[DATA SHOWN Boundary: Start]

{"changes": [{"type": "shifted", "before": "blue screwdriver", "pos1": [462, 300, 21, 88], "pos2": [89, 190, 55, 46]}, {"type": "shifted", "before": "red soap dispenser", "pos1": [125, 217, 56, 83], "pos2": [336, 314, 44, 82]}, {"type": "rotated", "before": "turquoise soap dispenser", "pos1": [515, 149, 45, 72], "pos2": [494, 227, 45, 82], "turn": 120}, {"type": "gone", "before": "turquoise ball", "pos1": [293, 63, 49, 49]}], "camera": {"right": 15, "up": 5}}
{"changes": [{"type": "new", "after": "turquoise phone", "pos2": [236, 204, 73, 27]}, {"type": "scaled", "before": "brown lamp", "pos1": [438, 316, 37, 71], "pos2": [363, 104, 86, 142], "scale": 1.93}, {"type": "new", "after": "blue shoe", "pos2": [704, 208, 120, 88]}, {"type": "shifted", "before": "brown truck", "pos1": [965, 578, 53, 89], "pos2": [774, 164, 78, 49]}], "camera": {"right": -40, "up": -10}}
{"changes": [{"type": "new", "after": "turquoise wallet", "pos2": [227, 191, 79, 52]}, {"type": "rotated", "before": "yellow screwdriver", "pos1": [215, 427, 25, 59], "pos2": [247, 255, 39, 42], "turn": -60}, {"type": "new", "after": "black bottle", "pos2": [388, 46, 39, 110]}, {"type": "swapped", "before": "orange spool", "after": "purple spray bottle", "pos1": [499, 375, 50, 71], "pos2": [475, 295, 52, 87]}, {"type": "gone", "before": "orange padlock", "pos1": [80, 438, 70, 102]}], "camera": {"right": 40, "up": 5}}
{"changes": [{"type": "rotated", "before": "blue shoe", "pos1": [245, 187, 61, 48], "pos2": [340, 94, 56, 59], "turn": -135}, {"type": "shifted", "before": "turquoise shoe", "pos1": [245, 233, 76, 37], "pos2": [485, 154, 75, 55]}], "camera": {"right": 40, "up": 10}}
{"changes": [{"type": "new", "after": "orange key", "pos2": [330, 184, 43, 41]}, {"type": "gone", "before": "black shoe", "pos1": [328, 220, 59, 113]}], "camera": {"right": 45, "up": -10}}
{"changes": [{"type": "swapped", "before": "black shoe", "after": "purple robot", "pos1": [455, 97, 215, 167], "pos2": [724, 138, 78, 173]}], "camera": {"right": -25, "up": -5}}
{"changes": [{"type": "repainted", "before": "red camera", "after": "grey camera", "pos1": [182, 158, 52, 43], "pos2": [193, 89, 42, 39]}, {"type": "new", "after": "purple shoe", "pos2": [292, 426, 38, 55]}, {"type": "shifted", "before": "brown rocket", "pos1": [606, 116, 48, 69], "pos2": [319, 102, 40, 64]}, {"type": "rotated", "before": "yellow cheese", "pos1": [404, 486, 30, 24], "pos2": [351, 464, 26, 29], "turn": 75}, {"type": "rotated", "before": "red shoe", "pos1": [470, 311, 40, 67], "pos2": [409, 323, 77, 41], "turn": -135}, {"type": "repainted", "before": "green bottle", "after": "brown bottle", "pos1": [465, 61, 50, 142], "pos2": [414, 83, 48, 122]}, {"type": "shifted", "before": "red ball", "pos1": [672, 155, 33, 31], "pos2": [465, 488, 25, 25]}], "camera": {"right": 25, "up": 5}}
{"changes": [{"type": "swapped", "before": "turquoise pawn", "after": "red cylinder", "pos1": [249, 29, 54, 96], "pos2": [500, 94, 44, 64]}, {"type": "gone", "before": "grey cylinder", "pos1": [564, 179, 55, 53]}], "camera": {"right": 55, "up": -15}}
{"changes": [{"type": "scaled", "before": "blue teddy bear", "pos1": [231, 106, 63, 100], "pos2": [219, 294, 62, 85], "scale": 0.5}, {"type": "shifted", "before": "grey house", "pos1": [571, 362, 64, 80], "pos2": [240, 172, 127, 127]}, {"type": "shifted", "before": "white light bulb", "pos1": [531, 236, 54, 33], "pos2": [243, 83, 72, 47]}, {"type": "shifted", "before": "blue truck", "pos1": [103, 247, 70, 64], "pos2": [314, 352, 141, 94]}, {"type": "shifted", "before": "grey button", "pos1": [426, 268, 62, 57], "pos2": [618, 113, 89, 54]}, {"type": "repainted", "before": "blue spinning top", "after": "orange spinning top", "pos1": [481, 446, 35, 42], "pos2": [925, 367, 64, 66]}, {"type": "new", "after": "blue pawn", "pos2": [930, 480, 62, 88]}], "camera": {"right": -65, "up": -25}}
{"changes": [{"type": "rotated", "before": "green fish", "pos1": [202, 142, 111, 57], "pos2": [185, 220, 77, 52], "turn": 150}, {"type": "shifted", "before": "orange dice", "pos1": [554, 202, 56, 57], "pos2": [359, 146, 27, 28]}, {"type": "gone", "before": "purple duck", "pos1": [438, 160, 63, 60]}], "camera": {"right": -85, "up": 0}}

[DATA SHOWN Boundary: End]

> EXERCISE BRIEF
Repeat the data in its entirety, character for character.

> ANSWER AREA
{"changes": [{"type": "shifted", "before": "blue screwdriver", "pos1": [462, 300, 21, 88], "pos2": [89, 190, 55, 46]}, {"type": "shifted", "before": "red soap dispenser", "pos1": [125, 217, 56, 83], "pos2": [336, 314, 44, 82]}, {"type": "rotated", "before": "turquoise soap dispenser", "pos1": [515, 149, 45, 72], "pos2": [494, 227, 45, 82], "turn": 120}, {"type": "gone", "before": "turquoise ball", "pos1": [293, 63, 49, 49]}], "camera": {"right": 15, "up": 5}}
{"changes": [{"type": "new", "after": "turquoise phone", "pos2": [236, 204, 73, 27]}, {"type": "scaled", "before": "brown lamp", "pos1": [438, 316, 37, 71], "pos2": [363, 104, 86, 142], "scale": 1.93}, {"type": "new", "after": "blue shoe", "pos2": [704, 208, 120, 88]}, {"type": "shifted", "before": "brown truck", "pos1": [965, 578, 53, 89], "pos2": [774, 164, 78, 49]}], "camera": {"right": -40, "up": -10}}
{"changes": [{"type": "new", "after": "turquoise wallet", "pos2": [227, 191, 79, 52]}, {"type": "rotated", "before": "yellow screwdriver", "pos1": [215, 427, 25, 59], "pos2": [247, 255, 39, 42], "turn": -60}, {"type": "new", "after": "black bottle", "pos2": [388, 46, 39, 110]}, {"type": "swapped", "before": "orange spool", "after": "purple spray bottle", "pos1": [499, 375, 50, 71], "pos2": [475, 295, 52, 87]}, {"type": "gone", "before": "orange padlock", "pos1": [80, 438, 70, 102]}], "camera": {"right": 40, "up": 5}}
{"changes": [{"type": "rotated", "before": "blue shoe", "pos1": [245, 187, 61, 48], "pos2": [340, 94, 56, 59], "turn": -135}, {"type": "shifted", "before": "turquoise shoe", "pos1": [245, 233, 76, 37], "pos2": [485, 154, 75, 55]}], "camera": {"right": 40, "up": 10}}
{"changes": [{"type": "new", "after": "orange key", "pos2": [330, 184, 43, 41]}, {"type": "gone", "before": "black shoe", "pos1": [328, 220, 59, 113]}], "camera": {"right": 45, "up": -10}}
{"changes": [{"type": "swapped", "before": "black shoe", "after": "purple robot", "pos1": [455, 97, 215, 167], "pos2": [724, 138, 78, 173]}], "camera": {"right": -25, "up": -5}}
{"changes": [{"type": "repainted", "before": "red camera", "after": "grey camera", "pos1": [182, 158, 52, 43], "pos2": [193, 89, 42, 39]}, {"type": "new", "after": "purple shoe", "pos2": [292, 426, 38, 55]}, {"type": "shifted", "before": "brown rocket", "pos1": [606, 116, 48, 69], "pos2": [319, 102, 40, 64]}, {"type": "rotated", "before": "yellow cheese", "pos1": [404, 486, 30, 24], "pos2": [351, 464, 26, 29], "turn": 75}, {"type": "rotated", "before": "red shoe", "pos1": [470, 311, 40, 67], "pos2": [409, 323, 77, 41], "turn": -135}, {"type": "repainted", "before": "green bottle", "after": "brown bottle", "pos1": [465, 61, 50, 142], "pos2": [414, 83, 48, 122]}, {"type": "shifted", "before": "red ball", "pos1": [672, 155, 33, 31], "pos2": [465, 488, 25, 25]}], "camera": {"right": 25, "up": 5}}
{"changes": [{"type": "swapped", "before": "turquoise pawn", "after": "red cylinder", "pos1": [249, 29, 54, 96], "pos2": [500, 94, 44, 64]}, {"type": "gone", "before": "grey cylinder", "pos1": [564, 179, 55, 53]}], "camera": {"right": 55, "up": -15}}
{"changes": [{"type": "scaled", "before": "blue teddy bear", "pos1": [231, 106, 63, 100], "pos2": [219, 294, 62, 85], "scale": 0.5}, {"type": "shifted", "before": "grey house", "pos1": [571, 362, 64, 80], "pos2": [240, 172, 127, 127]}, {"type": "shifted", "before": "white light bulb", "pos1": [531, 236, 54, 33], "pos2": [243, 83, 72, 47]}, {"type": "shifted", "before": "blue truck", "pos1": [103, 247, 70, 64], "pos2": [314, 352, 141, 94]}, {"type": "shifted", "before": "grey button", "pos1": [426, 268, 62, 57], "pos2": [618, 113, 89, 54]}, {"type": "repainted", "before": "blue spinning top", "after": "orange spinning top", "pos1": [481, 446, 35, 42], "pos2": [925, 367, 64, 66]}, {"type": "new", "after": "blue pawn", "pos2": [930, 480, 62, 88]}], "camera": {"right": -65, "up": -25}}
{"changes": [{"type": "rotated", "before": "green fish", "pos1": [202, 142, 111, 57], "pos2": [185, 220, 77, 52], "turn": 150}, {"type": "shifted", "before": "orange dice", "pos1": [554, 202, 56, 57], "pos2": [359, 146, 27, 28]}, {"type": "gone", "before": "purple duck", "pos1": [438, 160, 63, 60]}], "camera": {"right": -85, "up": 0}}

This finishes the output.